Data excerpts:
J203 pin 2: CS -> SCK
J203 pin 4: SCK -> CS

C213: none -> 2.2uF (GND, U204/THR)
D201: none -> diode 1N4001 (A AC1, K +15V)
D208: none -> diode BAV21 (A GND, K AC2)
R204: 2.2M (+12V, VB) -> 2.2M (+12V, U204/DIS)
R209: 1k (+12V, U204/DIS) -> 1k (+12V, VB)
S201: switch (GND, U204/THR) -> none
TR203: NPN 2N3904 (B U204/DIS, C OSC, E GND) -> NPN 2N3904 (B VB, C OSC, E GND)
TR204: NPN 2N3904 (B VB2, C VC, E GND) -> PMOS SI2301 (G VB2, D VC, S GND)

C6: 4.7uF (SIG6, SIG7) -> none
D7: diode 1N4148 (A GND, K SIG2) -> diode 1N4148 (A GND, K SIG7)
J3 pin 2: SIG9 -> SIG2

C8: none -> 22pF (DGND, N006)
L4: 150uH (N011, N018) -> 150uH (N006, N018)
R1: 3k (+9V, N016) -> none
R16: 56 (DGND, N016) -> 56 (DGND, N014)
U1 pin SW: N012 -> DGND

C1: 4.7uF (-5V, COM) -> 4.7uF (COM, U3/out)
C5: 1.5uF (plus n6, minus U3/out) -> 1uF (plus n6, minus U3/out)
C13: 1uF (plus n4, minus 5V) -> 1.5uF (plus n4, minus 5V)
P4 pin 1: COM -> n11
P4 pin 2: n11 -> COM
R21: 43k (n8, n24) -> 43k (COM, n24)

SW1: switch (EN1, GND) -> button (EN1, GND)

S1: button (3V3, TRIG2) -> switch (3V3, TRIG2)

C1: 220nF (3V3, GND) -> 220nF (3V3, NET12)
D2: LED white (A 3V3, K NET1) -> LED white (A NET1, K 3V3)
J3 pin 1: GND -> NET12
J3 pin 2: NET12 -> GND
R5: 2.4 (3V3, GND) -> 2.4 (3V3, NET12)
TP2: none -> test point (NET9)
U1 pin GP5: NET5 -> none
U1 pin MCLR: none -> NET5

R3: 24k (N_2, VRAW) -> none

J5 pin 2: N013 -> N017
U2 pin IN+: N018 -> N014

**ASSIGNED TASK:**
Restate exactly the lines running from the line with "J3 pin 2: NET12 -> GND" to the end of the entries above, both ends included.

**SOLUTION:**
J3 pin 2: NET12 -> GND
R5: 2.4 (3V3, GND) -> 2.4 (3V3, NET12)
TP2: none -> test point (NET9)
U1 pin GP5: NET5 -> none
U1 pin MCLR: none -> NET5

R3: 24k (N_2, VRAW) -> none

J5 pin 2: N013 -> N017
U2 pin IN+: N018 -> N014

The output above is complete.